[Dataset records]

========

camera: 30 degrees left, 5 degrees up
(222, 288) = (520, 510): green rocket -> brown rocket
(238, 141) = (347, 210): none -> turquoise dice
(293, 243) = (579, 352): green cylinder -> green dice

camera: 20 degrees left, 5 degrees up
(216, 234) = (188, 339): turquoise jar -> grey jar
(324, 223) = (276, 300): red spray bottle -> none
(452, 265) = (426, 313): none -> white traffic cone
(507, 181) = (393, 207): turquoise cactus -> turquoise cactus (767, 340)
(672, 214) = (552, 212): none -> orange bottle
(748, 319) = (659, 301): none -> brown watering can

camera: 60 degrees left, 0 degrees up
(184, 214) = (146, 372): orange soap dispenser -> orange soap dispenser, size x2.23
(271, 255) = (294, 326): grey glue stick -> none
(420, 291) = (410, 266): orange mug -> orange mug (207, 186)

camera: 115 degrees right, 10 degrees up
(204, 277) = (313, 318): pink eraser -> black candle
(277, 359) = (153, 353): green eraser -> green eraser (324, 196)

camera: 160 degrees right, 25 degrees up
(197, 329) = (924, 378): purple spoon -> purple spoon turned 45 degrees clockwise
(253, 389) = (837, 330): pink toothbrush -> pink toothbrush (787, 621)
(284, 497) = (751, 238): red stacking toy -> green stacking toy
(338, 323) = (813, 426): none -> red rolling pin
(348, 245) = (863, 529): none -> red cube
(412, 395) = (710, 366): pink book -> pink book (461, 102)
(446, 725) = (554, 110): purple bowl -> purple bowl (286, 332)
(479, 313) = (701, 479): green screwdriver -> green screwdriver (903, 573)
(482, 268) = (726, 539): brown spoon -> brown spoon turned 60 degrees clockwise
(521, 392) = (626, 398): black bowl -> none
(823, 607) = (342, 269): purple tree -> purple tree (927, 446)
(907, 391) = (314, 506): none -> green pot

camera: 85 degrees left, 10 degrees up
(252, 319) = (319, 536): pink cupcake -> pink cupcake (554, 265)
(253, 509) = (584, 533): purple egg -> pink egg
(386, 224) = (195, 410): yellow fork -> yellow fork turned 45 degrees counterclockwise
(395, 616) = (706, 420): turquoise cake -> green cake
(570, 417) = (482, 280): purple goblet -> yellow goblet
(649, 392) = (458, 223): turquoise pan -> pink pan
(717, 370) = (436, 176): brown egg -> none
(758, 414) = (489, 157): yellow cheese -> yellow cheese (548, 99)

========

-- Goal of the exercise --
All of the records above should be copied exactly.

-- Response for this exercise --
camera: 30 degrees left, 5 degrees up
(222, 288) = (520, 510): green rocket -> brown rocket
(238, 141) = (347, 210): none -> turquoise dice
(293, 243) = (579, 352): green cylinder -> green dice

camera: 20 degrees left, 5 degrees up
(216, 234) = (188, 339): turquoise jar -> grey jar
(324, 223) = (276, 300): red spray bottle -> none
(452, 265) = (426, 313): none -> white traffic cone
(507, 181) = (393, 207): turquoise cactus -> turquoise cactus (767, 340)
(672, 214) = (552, 212): none -> orange bottle
(748, 319) = (659, 301): none -> brown watering can

camera: 60 degrees left, 0 degrees up
(184, 214) = (146, 372): orange soap dispenser -> orange soap dispenser, size x2.23
(271, 255) = (294, 326): grey glue stick -> none
(420, 291) = (410, 266): orange mug -> orange mug (207, 186)

camera: 115 degrees right, 10 degrees up
(204, 277) = (313, 318): pink eraser -> black candle
(277, 359) = (153, 353): green eraser -> green eraser (324, 196)

camera: 160 degrees right, 25 degrees up
(197, 329) = (924, 378): purple spoon -> purple spoon turned 45 degrees clockwise
(253, 389) = (837, 330): pink toothbrush -> pink toothbrush (787, 621)
(284, 497) = (751, 238): red stacking toy -> green stacking toy
(338, 323) = (813, 426): none -> red rolling pin
(348, 245) = (863, 529): none -> red cube
(412, 395) = (710, 366): pink book -> pink book (461, 102)
(446, 725) = (554, 110): purple bowl -> purple bowl (286, 332)
(479, 313) = (701, 479): green screwdriver -> green screwdriver (903, 573)
(482, 268) = (726, 539): brown spoon -> brown spoon turned 60 degrees clockwise
(521, 392) = (626, 398): black bowl -> none
(823, 607) = (342, 269): purple tree -> purple tree (927, 446)
(907, 391) = (314, 506): none -> green pot

camera: 85 degrees left, 10 degrees up
(252, 319) = (319, 536): pink cupcake -> pink cupcake (554, 265)
(253, 509) = (584, 533): purple egg -> pink egg
(386, 224) = (195, 410): yellow fork -> yellow fork turned 45 degrees counterclockwise
(395, 616) = (706, 420): turquoise cake -> green cake
(570, 417) = (482, 280): purple goblet -> yellow goblet
(649, 392) = (458, 223): turquoise pan -> pink pan
(717, 370) = (436, 176): brown egg -> none
(758, 414) = (489, 157): yellow cheese -> yellow cheese (548, 99)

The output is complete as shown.